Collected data
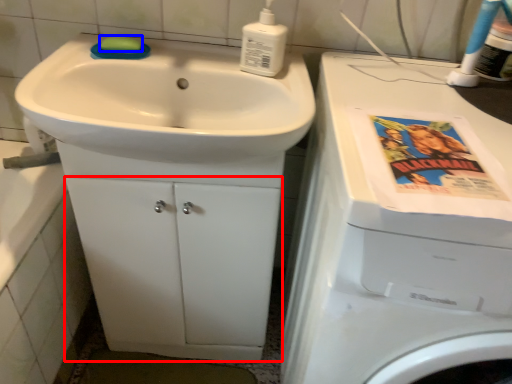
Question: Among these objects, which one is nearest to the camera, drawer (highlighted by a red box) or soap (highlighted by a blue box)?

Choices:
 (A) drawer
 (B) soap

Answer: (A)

● PROBLEM TO SOLVE:
Set down the listing above line for line, with the picture left out.

● TASK RESULT:
Question: Among these objects, which one is nearest to the camera, drawer (highlighted by a red box) or soap (highlighted by a blue box)?

Choices:
 (A) drawer
 (B) soap

Answer: (A)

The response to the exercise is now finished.